→ Instructions for the task: Copy out each line of the listing below in which the string "gray" occurs.

→ The input:
╭──

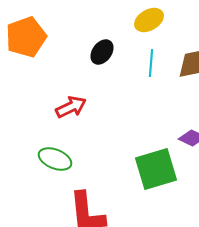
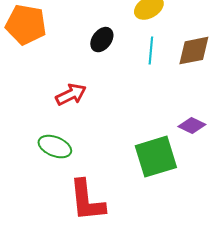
orange pentagon: (26, 37) -> (26, 25), turned 30

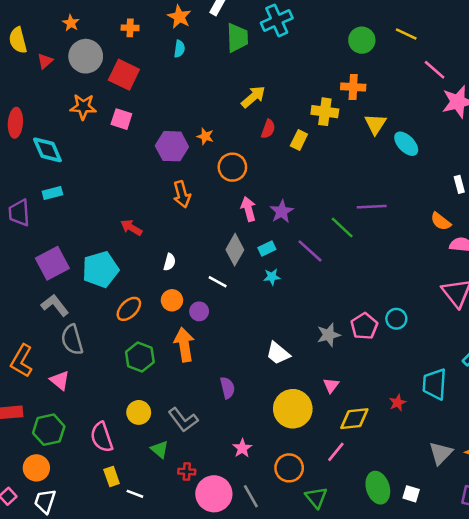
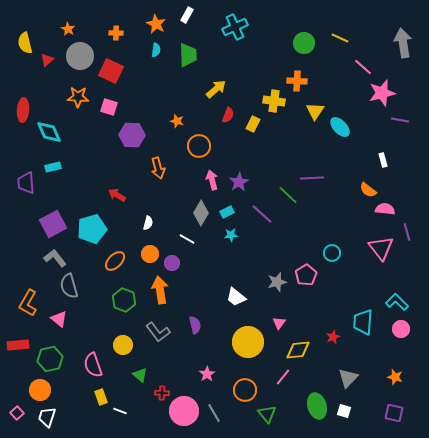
green trapezoid: (237, 38) -> (188, 55), moved
purple hexagon: (172, 146) -> (132, 135), moved
cyan circle: (396, 319) -> (332, 253), moved
gray L-shape: (183, 420) -> (158, 332), moved
gray triangle: (441, 453) -> (348, 378), moved

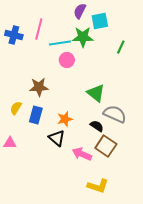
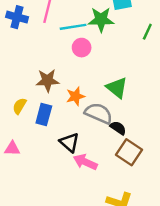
gray semicircle: (115, 114) -> (99, 113), moved
orange star: (65, 119) -> (75, 96), moved
pink arrow: (82, 154) -> (85, 162), moved

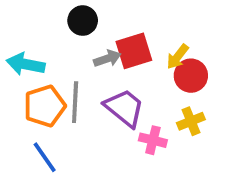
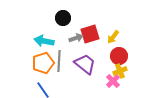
cyan arrow: (26, 64) -> (44, 41), moved
red circle: (191, 76) -> (119, 56), moved
pink cross: (153, 140) -> (113, 81), moved, turned 32

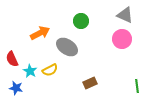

╰──

→ Expected output:
gray L-shape: (183, 420) -> (158, 332), moved
gray triangle: (441, 453) -> (348, 378), moved
gray semicircle: (115, 114) -> (99, 113), moved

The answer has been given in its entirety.